▶ _Exercise_
Please print the items below unchanged, character for character, including every line of each one.

▶ _Provided information_
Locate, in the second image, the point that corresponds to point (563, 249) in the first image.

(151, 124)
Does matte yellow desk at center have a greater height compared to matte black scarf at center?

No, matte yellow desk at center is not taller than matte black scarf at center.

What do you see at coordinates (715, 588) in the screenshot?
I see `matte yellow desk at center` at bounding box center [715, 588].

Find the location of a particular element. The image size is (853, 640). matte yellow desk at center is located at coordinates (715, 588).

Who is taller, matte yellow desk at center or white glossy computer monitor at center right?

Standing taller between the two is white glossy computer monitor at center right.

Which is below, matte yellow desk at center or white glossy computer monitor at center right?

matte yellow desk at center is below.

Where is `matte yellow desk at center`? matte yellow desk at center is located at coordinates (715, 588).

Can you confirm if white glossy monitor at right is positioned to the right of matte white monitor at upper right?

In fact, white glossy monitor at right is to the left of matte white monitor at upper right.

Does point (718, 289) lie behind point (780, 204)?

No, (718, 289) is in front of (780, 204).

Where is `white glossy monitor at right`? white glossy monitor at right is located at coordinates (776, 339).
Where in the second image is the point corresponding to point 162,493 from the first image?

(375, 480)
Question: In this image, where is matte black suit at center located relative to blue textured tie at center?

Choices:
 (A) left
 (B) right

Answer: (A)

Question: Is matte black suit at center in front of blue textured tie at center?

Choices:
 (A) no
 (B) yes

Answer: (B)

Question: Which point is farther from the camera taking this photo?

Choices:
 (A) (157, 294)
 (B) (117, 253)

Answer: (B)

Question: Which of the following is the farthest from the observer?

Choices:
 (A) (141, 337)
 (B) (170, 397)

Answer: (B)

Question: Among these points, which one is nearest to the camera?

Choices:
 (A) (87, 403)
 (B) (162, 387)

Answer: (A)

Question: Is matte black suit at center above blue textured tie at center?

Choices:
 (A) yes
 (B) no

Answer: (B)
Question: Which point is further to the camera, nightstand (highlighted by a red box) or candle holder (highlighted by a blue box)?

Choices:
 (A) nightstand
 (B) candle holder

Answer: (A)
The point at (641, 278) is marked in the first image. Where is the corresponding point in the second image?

▶ _Exercise answer_
Locate, in the second image, the point that corresponds to point (563, 249) in the first image.

(151, 124)
Does matte yellow desk at center have a greater height compared to matte black scarf at center?

No, matte yellow desk at center is not taller than matte black scarf at center.

What do you see at coordinates (715, 588) in the screenshot?
I see `matte yellow desk at center` at bounding box center [715, 588].

Find the location of a particular element. The image size is (853, 640). matte yellow desk at center is located at coordinates (715, 588).

Who is taller, matte yellow desk at center or white glossy computer monitor at center right?

Standing taller between the two is white glossy computer monitor at center right.

Which is below, matte yellow desk at center or white glossy computer monitor at center right?

matte yellow desk at center is below.

Where is `matte yellow desk at center`? matte yellow desk at center is located at coordinates (715, 588).

Can you confirm if white glossy monitor at right is positioned to the right of matte white monitor at upper right?

In fact, white glossy monitor at right is to the left of matte white monitor at upper right.

Does point (718, 289) lie behind point (780, 204)?

No, (718, 289) is in front of (780, 204).

Where is `white glossy monitor at right`? white glossy monitor at right is located at coordinates (776, 339).
Where in the second image is the point corresponding to point 162,493 from the first image?

(375, 480)
Question: In this image, where is matte black suit at center located relative to blue textured tie at center?

Choices:
 (A) left
 (B) right

Answer: (A)

Question: Is matte black suit at center in front of blue textured tie at center?

Choices:
 (A) no
 (B) yes

Answer: (B)

Question: Which point is farther from the camera taking this photo?

Choices:
 (A) (157, 294)
 (B) (117, 253)

Answer: (B)

Question: Which of the following is the farthest from the observer?

Choices:
 (A) (141, 337)
 (B) (170, 397)

Answer: (B)

Question: Among these points, which one is nearest to the camera?

Choices:
 (A) (87, 403)
 (B) (162, 387)

Answer: (A)

Question: Is matte black suit at center above blue textured tie at center?

Choices:
 (A) yes
 (B) no

Answer: (B)
Question: Which point is further to the camera, nightstand (highlighted by a red box) or candle holder (highlighted by a blue box)?

Choices:
 (A) nightstand
 (B) candle holder

Answer: (A)
The point at (641, 278) is marked in the first image. Where is the corresponding point in the second image?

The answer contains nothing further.